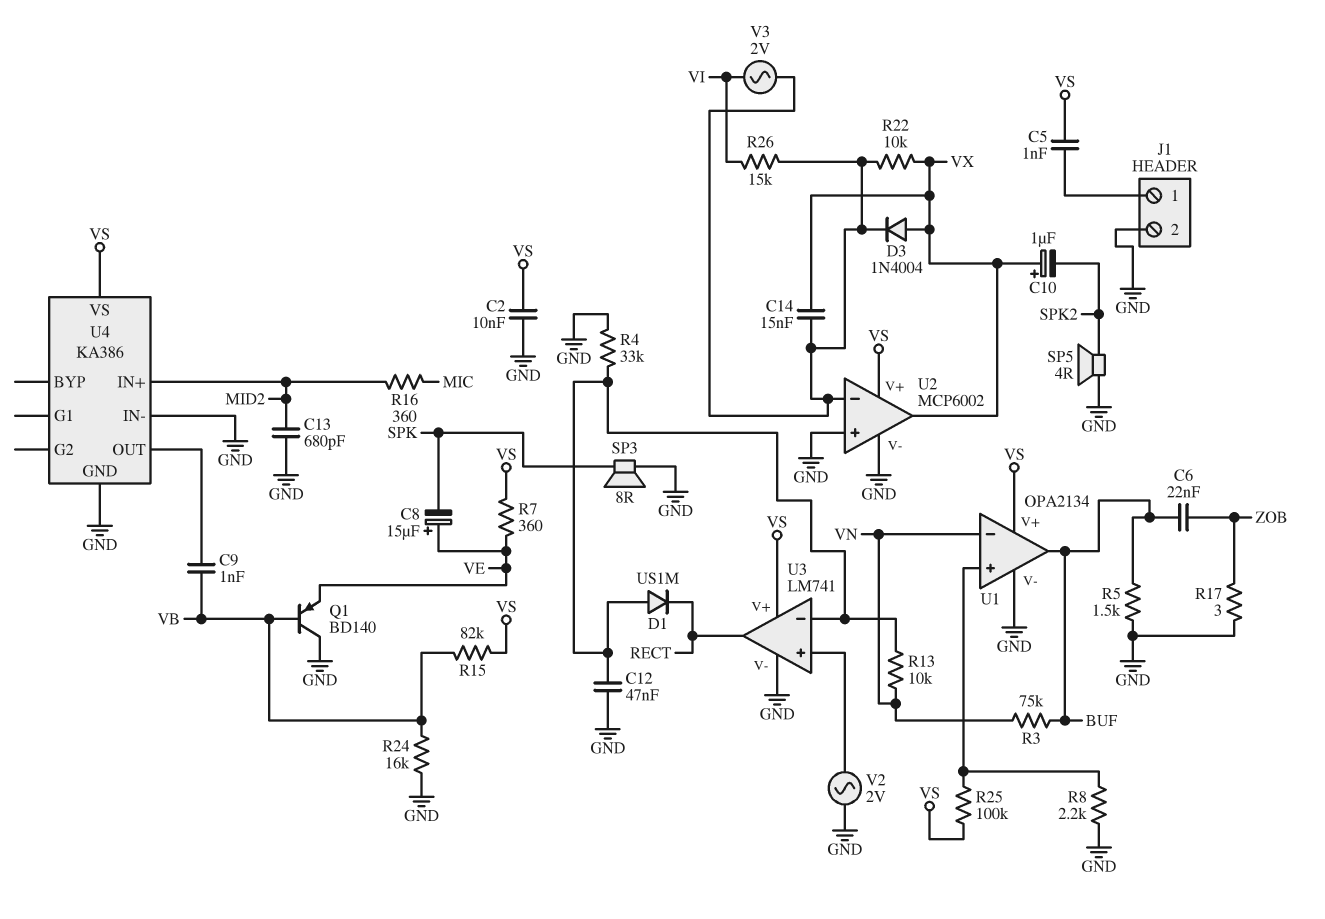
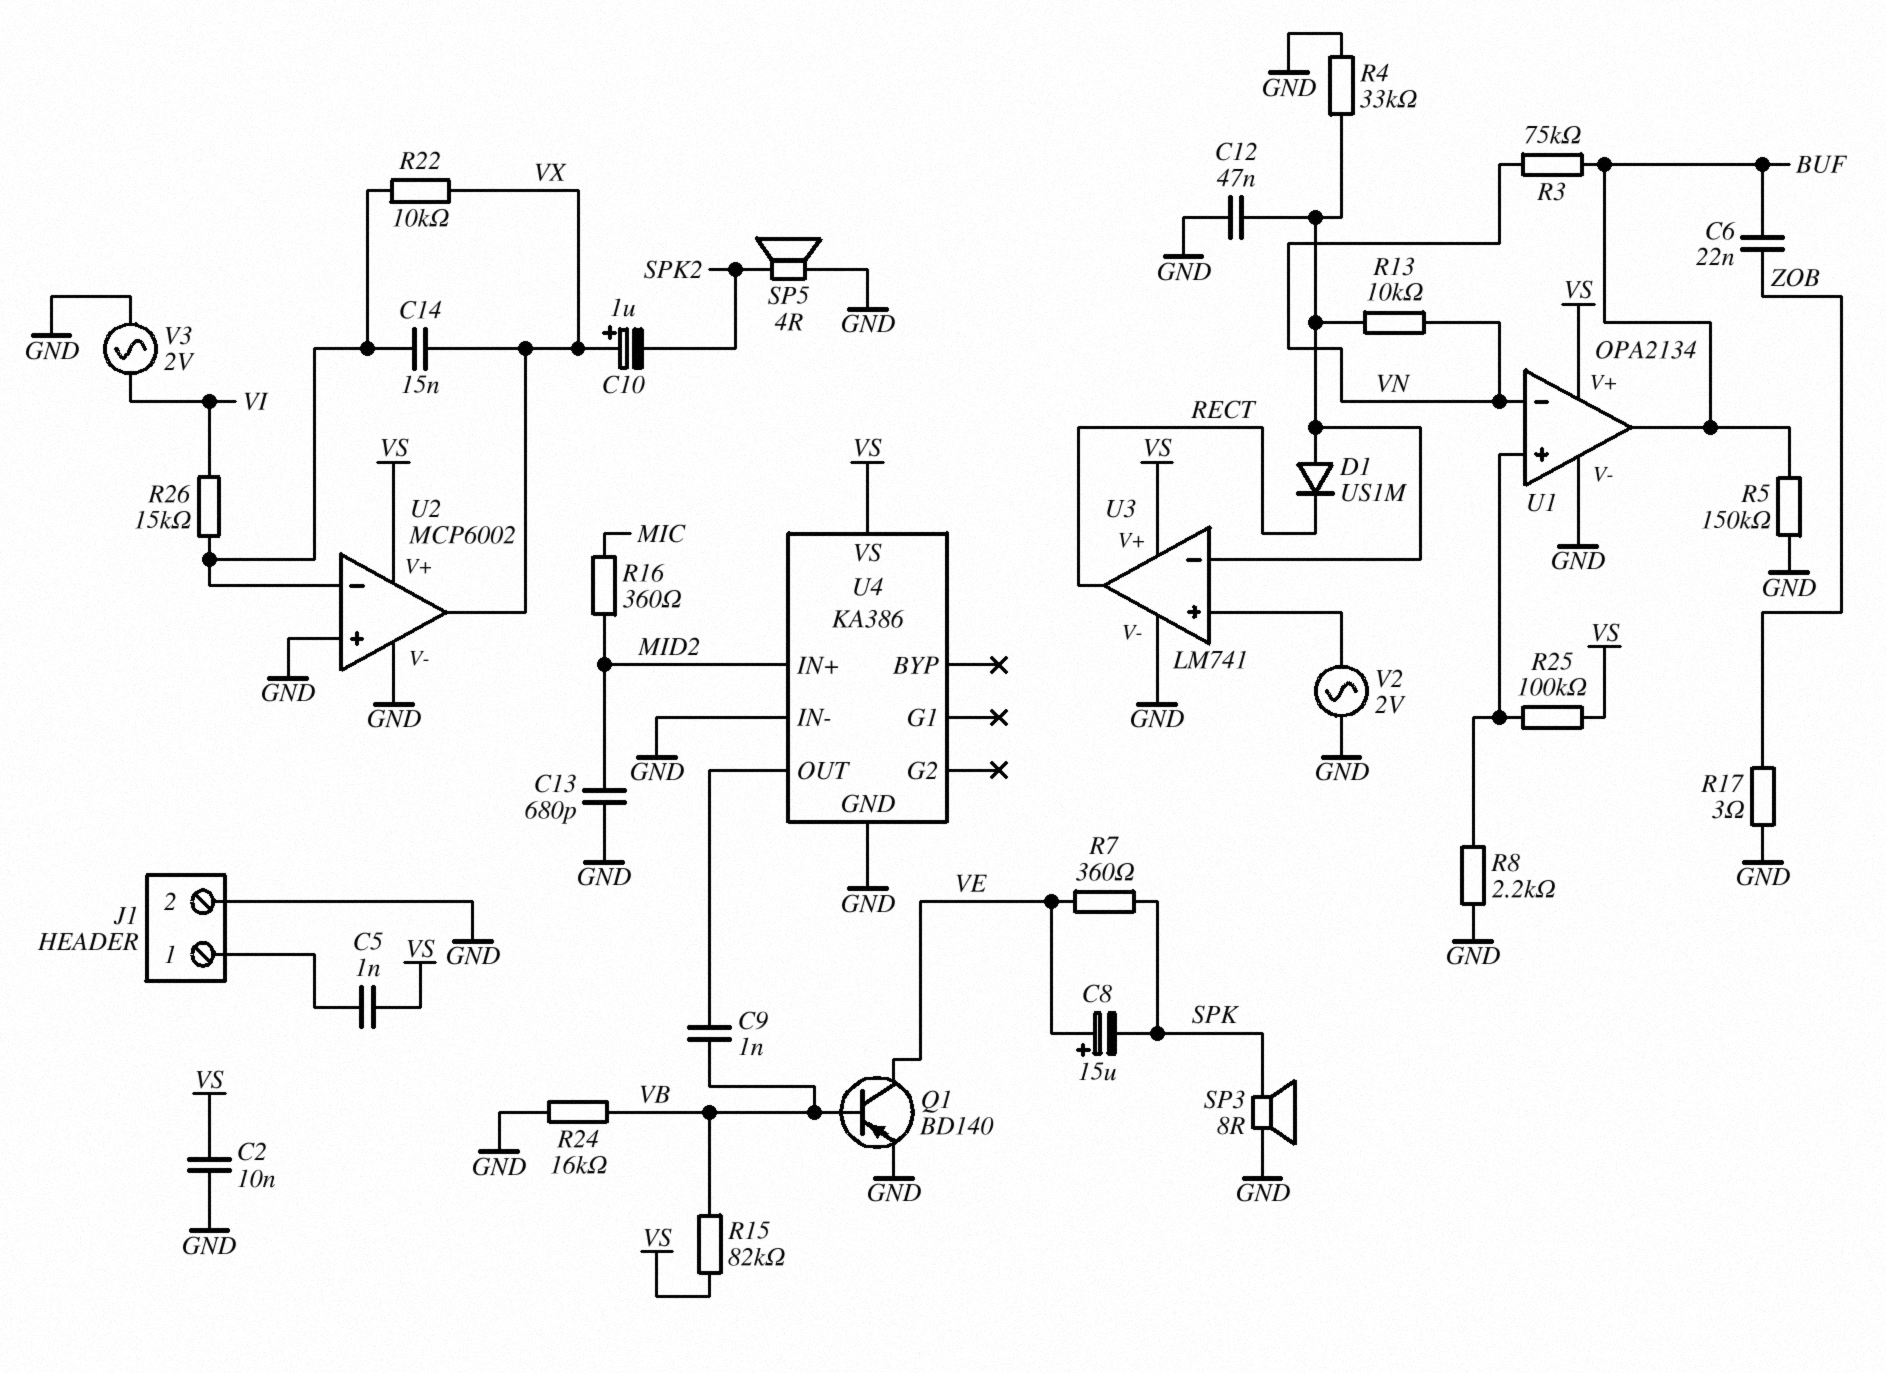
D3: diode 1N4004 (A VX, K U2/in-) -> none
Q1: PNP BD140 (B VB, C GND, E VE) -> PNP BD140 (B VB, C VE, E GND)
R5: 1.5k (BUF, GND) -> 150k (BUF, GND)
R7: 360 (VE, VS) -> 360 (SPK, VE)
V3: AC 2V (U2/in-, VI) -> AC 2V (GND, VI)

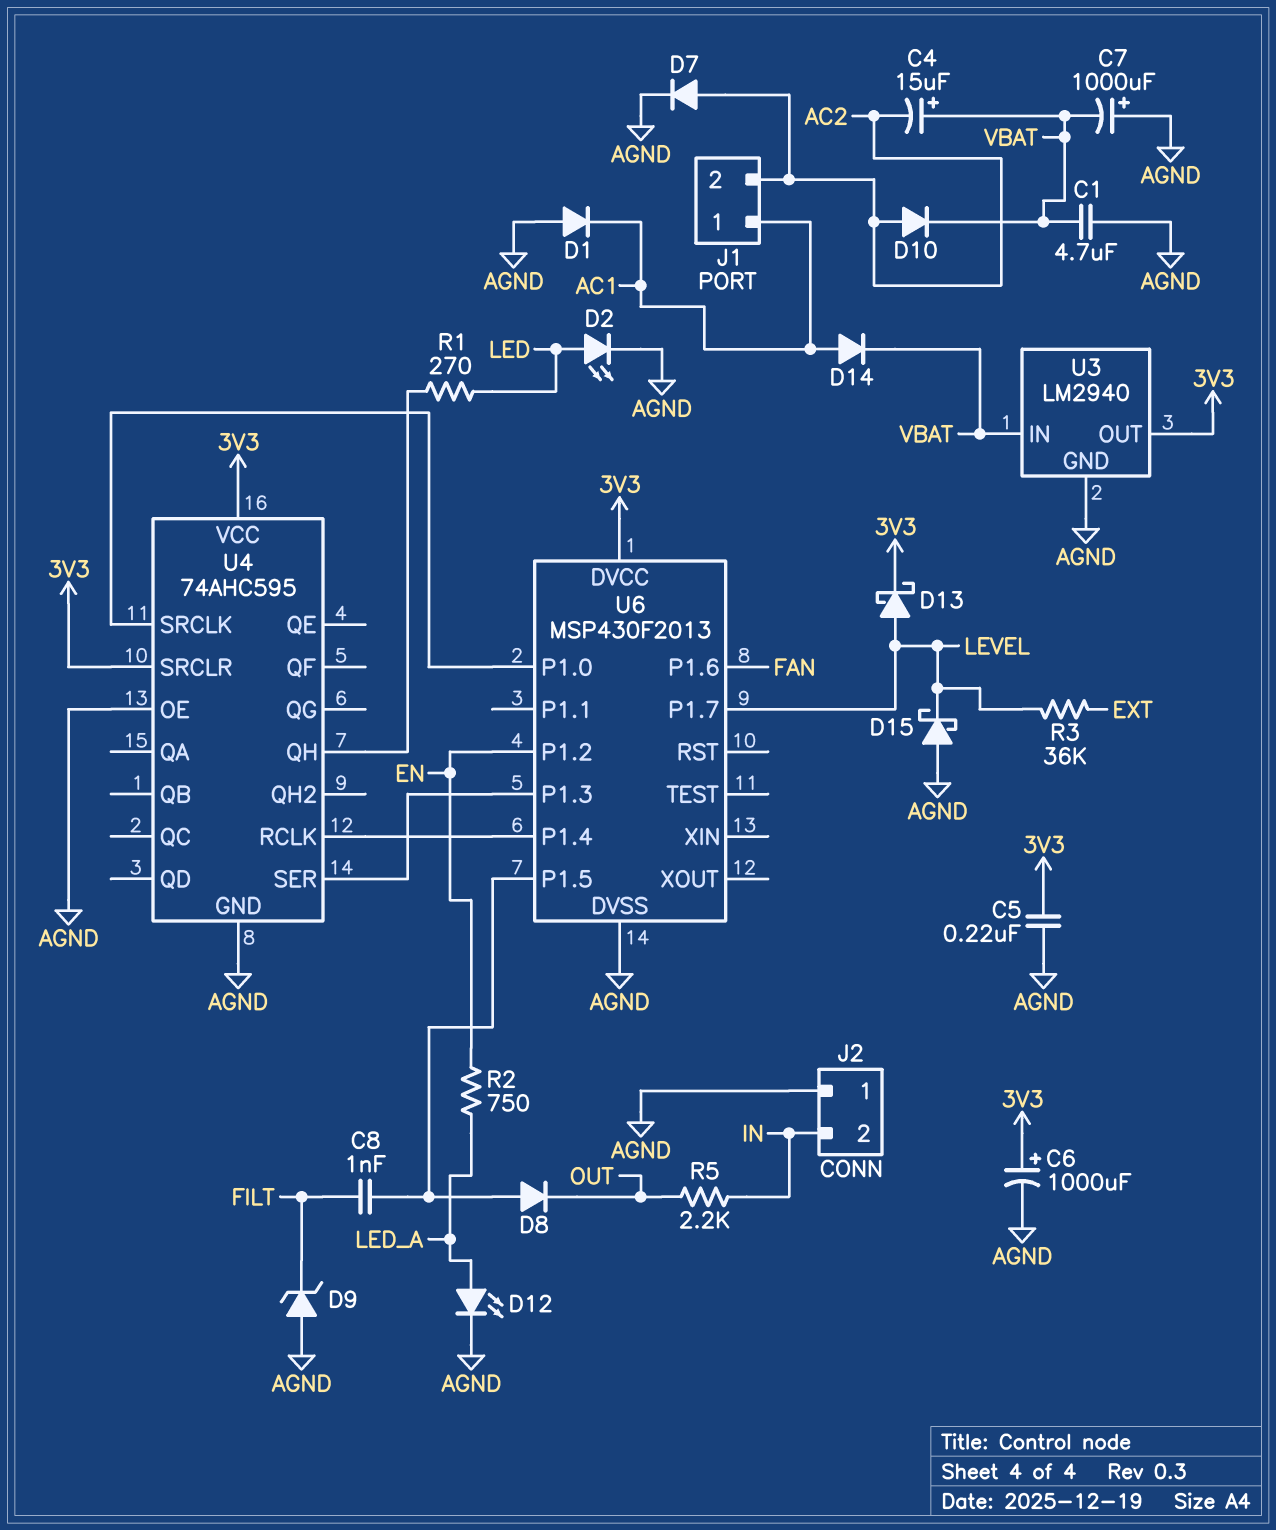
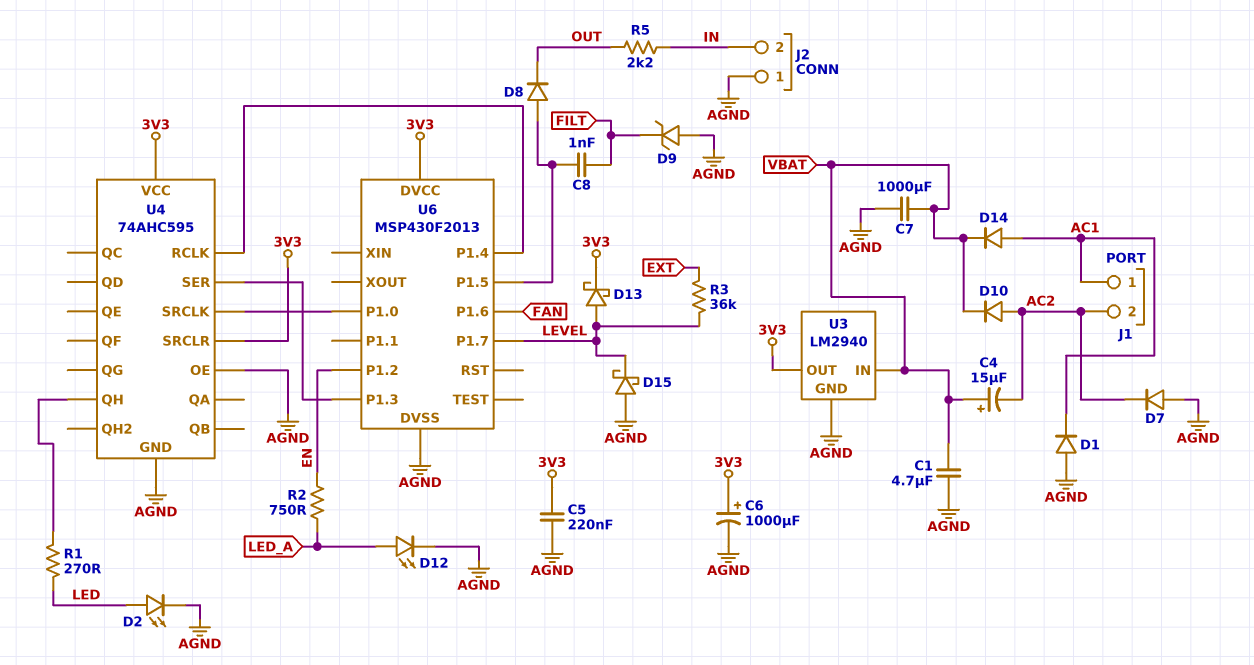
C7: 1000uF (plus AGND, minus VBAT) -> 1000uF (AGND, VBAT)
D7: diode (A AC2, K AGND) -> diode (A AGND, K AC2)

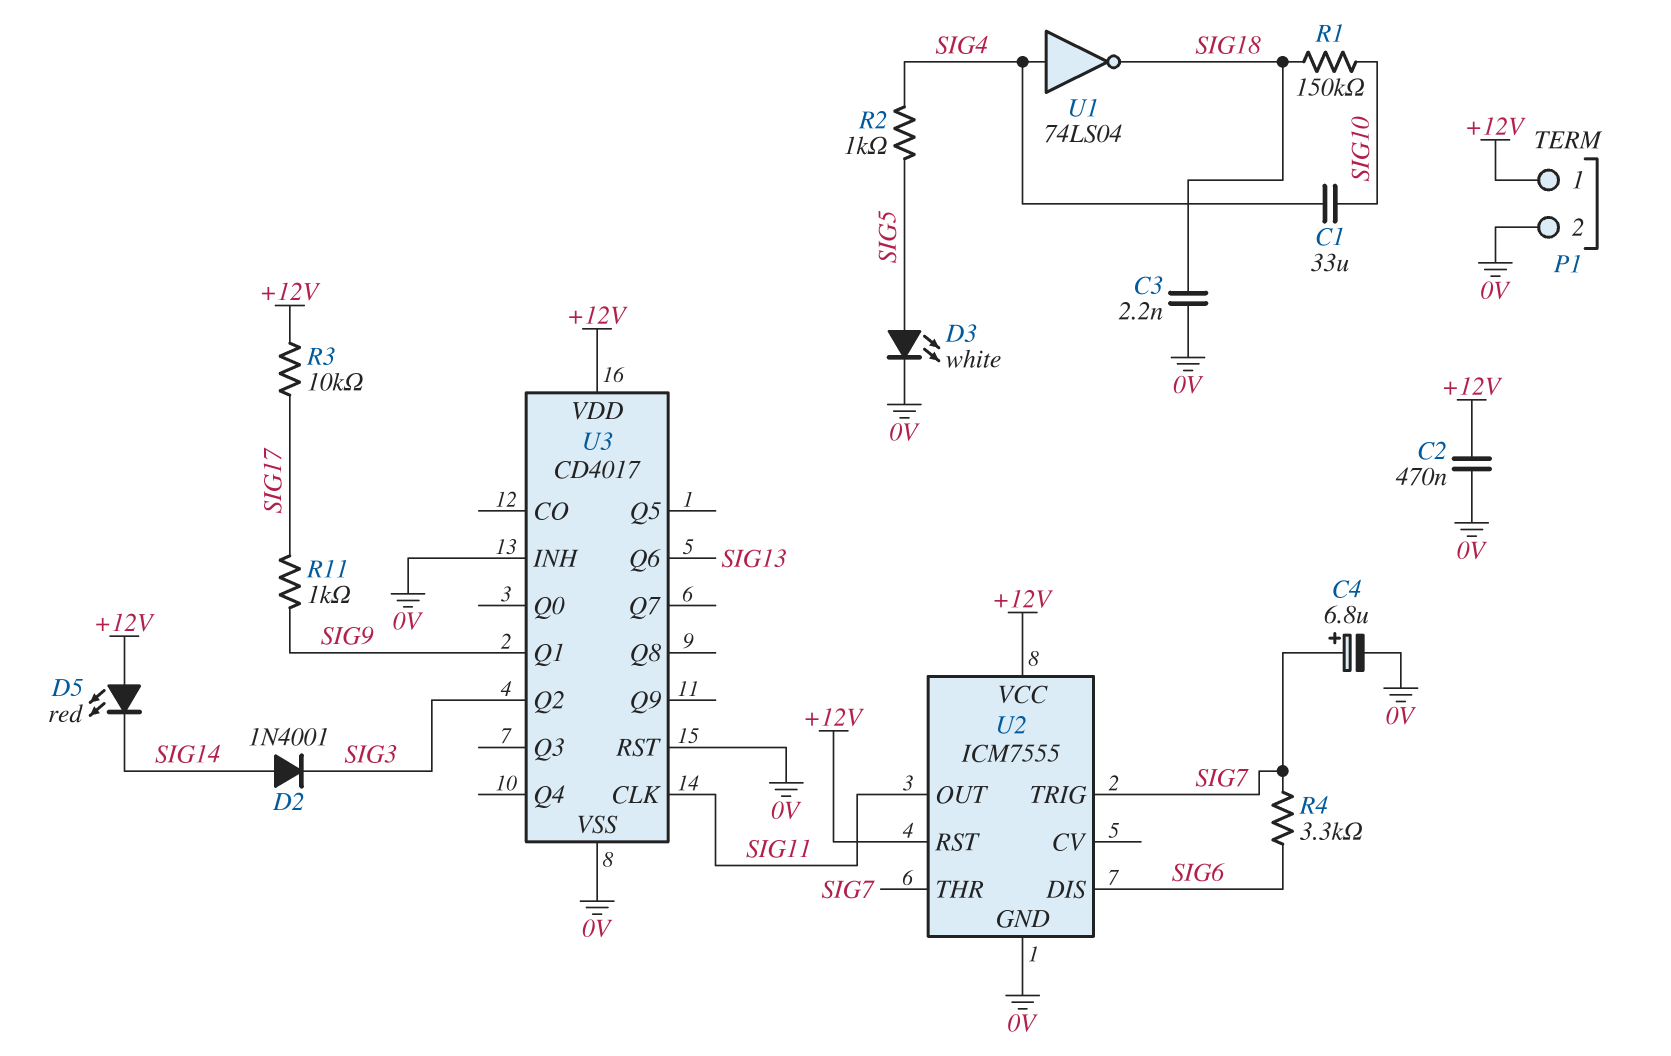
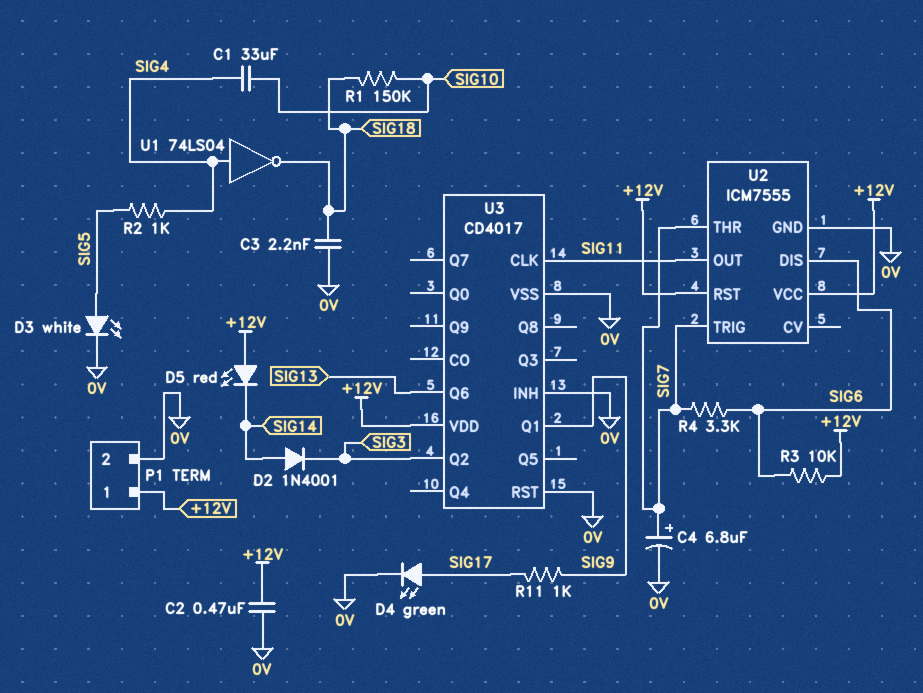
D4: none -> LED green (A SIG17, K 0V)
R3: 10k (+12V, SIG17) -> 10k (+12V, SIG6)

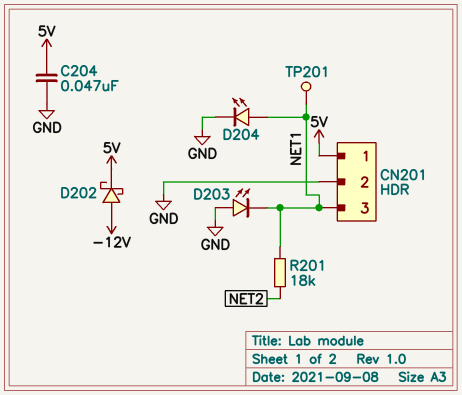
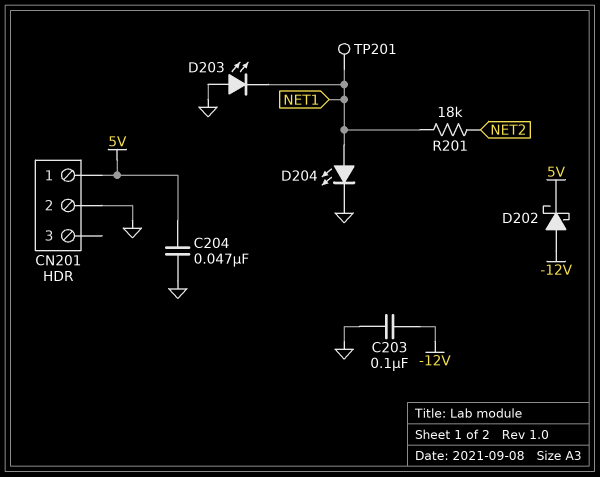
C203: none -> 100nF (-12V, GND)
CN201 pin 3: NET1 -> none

_EXERCISE OBJECTIVE:_
Transcribe all of the listing precisely. The images stay out of it.

_ANSWER TO THE PROBLEM:_
D3: diode 1N4004 (A VX, K U2/in-) -> none
Q1: PNP BD140 (B VB, C GND, E VE) -> PNP BD140 (B VB, C VE, E GND)
R5: 1.5k (BUF, GND) -> 150k (BUF, GND)
R7: 360 (VE, VS) -> 360 (SPK, VE)
V3: AC 2V (U2/in-, VI) -> AC 2V (GND, VI)

C7: 1000uF (plus AGND, minus VBAT) -> 1000uF (AGND, VBAT)
D7: diode (A AC2, K AGND) -> diode (A AGND, K AC2)

D4: none -> LED green (A SIG17, K 0V)
R3: 10k (+12V, SIG17) -> 10k (+12V, SIG6)

C203: none -> 100nF (-12V, GND)
CN201 pin 3: NET1 -> none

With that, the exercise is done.